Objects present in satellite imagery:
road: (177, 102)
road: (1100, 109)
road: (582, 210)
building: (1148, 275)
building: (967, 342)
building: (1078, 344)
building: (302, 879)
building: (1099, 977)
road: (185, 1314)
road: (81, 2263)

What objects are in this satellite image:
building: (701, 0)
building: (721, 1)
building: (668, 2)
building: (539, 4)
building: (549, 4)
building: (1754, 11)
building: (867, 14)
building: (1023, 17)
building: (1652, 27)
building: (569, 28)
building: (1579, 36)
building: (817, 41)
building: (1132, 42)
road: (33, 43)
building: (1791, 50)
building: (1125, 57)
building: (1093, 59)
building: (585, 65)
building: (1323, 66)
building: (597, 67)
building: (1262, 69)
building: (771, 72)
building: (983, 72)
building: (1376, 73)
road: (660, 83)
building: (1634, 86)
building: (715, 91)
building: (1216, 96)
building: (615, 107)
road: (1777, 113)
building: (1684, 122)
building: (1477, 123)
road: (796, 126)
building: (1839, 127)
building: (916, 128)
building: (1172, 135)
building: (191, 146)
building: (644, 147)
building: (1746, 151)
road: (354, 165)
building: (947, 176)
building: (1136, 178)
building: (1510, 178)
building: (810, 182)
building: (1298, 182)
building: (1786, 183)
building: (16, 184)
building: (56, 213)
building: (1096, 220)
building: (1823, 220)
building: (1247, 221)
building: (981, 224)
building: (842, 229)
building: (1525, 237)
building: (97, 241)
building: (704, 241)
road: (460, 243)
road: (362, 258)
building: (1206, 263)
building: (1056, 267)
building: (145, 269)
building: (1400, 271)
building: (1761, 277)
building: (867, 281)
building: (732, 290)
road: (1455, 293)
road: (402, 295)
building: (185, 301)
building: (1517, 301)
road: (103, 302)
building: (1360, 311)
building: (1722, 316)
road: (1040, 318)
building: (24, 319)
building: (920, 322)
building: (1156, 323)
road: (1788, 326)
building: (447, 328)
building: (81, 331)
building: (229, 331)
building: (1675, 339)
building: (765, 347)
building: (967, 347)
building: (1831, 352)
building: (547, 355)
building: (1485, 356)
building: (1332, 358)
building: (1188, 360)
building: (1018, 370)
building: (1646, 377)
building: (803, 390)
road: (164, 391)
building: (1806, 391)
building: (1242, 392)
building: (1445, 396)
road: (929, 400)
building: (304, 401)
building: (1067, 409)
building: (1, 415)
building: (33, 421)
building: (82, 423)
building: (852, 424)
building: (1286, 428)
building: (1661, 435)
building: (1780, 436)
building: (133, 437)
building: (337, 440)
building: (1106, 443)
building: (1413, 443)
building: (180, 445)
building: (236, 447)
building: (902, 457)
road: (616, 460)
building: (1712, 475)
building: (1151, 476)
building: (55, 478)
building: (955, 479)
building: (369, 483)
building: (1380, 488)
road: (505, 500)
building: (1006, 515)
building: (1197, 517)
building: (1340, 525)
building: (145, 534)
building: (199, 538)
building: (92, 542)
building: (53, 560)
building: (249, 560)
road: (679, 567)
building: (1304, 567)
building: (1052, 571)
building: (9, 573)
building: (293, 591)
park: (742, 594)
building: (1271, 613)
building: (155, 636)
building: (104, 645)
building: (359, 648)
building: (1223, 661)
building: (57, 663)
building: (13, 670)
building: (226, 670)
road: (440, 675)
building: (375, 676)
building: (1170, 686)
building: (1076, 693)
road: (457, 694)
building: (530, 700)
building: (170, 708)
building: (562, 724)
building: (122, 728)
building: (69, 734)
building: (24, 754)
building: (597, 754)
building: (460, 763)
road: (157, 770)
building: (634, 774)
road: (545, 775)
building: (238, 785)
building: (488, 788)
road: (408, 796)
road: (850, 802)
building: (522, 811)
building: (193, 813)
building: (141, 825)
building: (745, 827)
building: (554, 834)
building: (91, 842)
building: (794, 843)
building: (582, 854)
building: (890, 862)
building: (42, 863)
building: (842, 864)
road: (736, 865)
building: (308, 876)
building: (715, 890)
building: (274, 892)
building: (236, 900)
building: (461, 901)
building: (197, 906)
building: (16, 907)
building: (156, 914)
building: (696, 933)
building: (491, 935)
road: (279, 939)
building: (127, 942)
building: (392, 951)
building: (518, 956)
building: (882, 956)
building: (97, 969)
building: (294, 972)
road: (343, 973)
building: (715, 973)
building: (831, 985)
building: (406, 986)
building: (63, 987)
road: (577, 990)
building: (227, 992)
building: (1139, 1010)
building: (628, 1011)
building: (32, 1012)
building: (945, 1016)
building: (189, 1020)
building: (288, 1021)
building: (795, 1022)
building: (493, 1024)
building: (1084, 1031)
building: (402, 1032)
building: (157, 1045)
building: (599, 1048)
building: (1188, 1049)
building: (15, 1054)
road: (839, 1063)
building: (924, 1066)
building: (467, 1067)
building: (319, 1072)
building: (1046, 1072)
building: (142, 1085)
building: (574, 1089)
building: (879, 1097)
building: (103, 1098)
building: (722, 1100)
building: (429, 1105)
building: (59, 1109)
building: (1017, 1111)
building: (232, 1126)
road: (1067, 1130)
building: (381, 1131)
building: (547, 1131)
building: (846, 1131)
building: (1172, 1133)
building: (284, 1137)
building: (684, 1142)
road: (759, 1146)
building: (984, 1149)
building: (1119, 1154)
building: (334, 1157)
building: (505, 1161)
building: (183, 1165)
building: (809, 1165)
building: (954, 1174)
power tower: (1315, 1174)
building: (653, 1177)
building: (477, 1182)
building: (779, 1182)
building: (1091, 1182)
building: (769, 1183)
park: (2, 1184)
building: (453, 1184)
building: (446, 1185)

####

■ EXERCISE OBJECTIVE
Restate the data exactly, keeping every line intact.

■ OUTPUT FOR THIS EXERCISE
Objects present in satellite imagery:
road: (177, 102)
road: (1100, 109)
road: (582, 210)
building: (1148, 275)
building: (967, 342)
building: (1078, 344)
building: (302, 879)
building: (1099, 977)
road: (185, 1314)
road: (81, 2263)

What objects are in this satellite image:
building: (701, 0)
building: (721, 1)
building: (668, 2)
building: (539, 4)
building: (549, 4)
building: (1754, 11)
building: (867, 14)
building: (1023, 17)
building: (1652, 27)
building: (569, 28)
building: (1579, 36)
building: (817, 41)
building: (1132, 42)
road: (33, 43)
building: (1791, 50)
building: (1125, 57)
building: (1093, 59)
building: (585, 65)
building: (1323, 66)
building: (597, 67)
building: (1262, 69)
building: (771, 72)
building: (983, 72)
building: (1376, 73)
road: (660, 83)
building: (1634, 86)
building: (715, 91)
building: (1216, 96)
building: (615, 107)
road: (1777, 113)
building: (1684, 122)
building: (1477, 123)
road: (796, 126)
building: (1839, 127)
building: (916, 128)
building: (1172, 135)
building: (191, 146)
building: (644, 147)
building: (1746, 151)
road: (354, 165)
building: (947, 176)
building: (1136, 178)
building: (1510, 178)
building: (810, 182)
building: (1298, 182)
building: (1786, 183)
building: (16, 184)
building: (56, 213)
building: (1096, 220)
building: (1823, 220)
building: (1247, 221)
building: (981, 224)
building: (842, 229)
building: (1525, 237)
building: (97, 241)
building: (704, 241)
road: (460, 243)
road: (362, 258)
building: (1206, 263)
building: (1056, 267)
building: (145, 269)
building: (1400, 271)
building: (1761, 277)
building: (867, 281)
building: (732, 290)
road: (1455, 293)
road: (402, 295)
building: (185, 301)
building: (1517, 301)
road: (103, 302)
building: (1360, 311)
building: (1722, 316)
road: (1040, 318)
building: (24, 319)
building: (920, 322)
building: (1156, 323)
road: (1788, 326)
building: (447, 328)
building: (81, 331)
building: (229, 331)
building: (1675, 339)
building: (765, 347)
building: (967, 347)
building: (1831, 352)
building: (547, 355)
building: (1485, 356)
building: (1332, 358)
building: (1188, 360)
building: (1018, 370)
building: (1646, 377)
building: (803, 390)
road: (164, 391)
building: (1806, 391)
building: (1242, 392)
building: (1445, 396)
road: (929, 400)
building: (304, 401)
building: (1067, 409)
building: (1, 415)
building: (33, 421)
building: (82, 423)
building: (852, 424)
building: (1286, 428)
building: (1661, 435)
building: (1780, 436)
building: (133, 437)
building: (337, 440)
building: (1106, 443)
building: (1413, 443)
building: (180, 445)
building: (236, 447)
building: (902, 457)
road: (616, 460)
building: (1712, 475)
building: (1151, 476)
building: (55, 478)
building: (955, 479)
building: (369, 483)
building: (1380, 488)
road: (505, 500)
building: (1006, 515)
building: (1197, 517)
building: (1340, 525)
building: (145, 534)
building: (199, 538)
building: (92, 542)
building: (53, 560)
building: (249, 560)
road: (679, 567)
building: (1304, 567)
building: (1052, 571)
building: (9, 573)
building: (293, 591)
park: (742, 594)
building: (1271, 613)
building: (155, 636)
building: (104, 645)
building: (359, 648)
building: (1223, 661)
building: (57, 663)
building: (13, 670)
building: (226, 670)
road: (440, 675)
building: (375, 676)
building: (1170, 686)
building: (1076, 693)
road: (457, 694)
building: (530, 700)
building: (170, 708)
building: (562, 724)
building: (122, 728)
building: (69, 734)
building: (24, 754)
building: (597, 754)
building: (460, 763)
road: (157, 770)
building: (634, 774)
road: (545, 775)
building: (238, 785)
building: (488, 788)
road: (408, 796)
road: (850, 802)
building: (522, 811)
building: (193, 813)
building: (141, 825)
building: (745, 827)
building: (554, 834)
building: (91, 842)
building: (794, 843)
building: (582, 854)
building: (890, 862)
building: (42, 863)
building: (842, 864)
road: (736, 865)
building: (308, 876)
building: (715, 890)
building: (274, 892)
building: (236, 900)
building: (461, 901)
building: (197, 906)
building: (16, 907)
building: (156, 914)
building: (696, 933)
building: (491, 935)
road: (279, 939)
building: (127, 942)
building: (392, 951)
building: (518, 956)
building: (882, 956)
building: (97, 969)
building: (294, 972)
road: (343, 973)
building: (715, 973)
building: (831, 985)
building: (406, 986)
building: (63, 987)
road: (577, 990)
building: (227, 992)
building: (1139, 1010)
building: (628, 1011)
building: (32, 1012)
building: (945, 1016)
building: (189, 1020)
building: (288, 1021)
building: (795, 1022)
building: (493, 1024)
building: (1084, 1031)
building: (402, 1032)
building: (157, 1045)
building: (599, 1048)
building: (1188, 1049)
building: (15, 1054)
road: (839, 1063)
building: (924, 1066)
building: (467, 1067)
building: (319, 1072)
building: (1046, 1072)
building: (142, 1085)
building: (574, 1089)
building: (879, 1097)
building: (103, 1098)
building: (722, 1100)
building: (429, 1105)
building: (59, 1109)
building: (1017, 1111)
building: (232, 1126)
road: (1067, 1130)
building: (381, 1131)
building: (547, 1131)
building: (846, 1131)
building: (1172, 1133)
building: (284, 1137)
building: (684, 1142)
road: (759, 1146)
building: (984, 1149)
building: (1119, 1154)
building: (334, 1157)
building: (505, 1161)
building: (183, 1165)
building: (809, 1165)
building: (954, 1174)
power tower: (1315, 1174)
building: (653, 1177)
building: (477, 1182)
building: (779, 1182)
building: (1091, 1182)
building: (769, 1183)
park: (2, 1184)
building: (453, 1184)
building: (446, 1185)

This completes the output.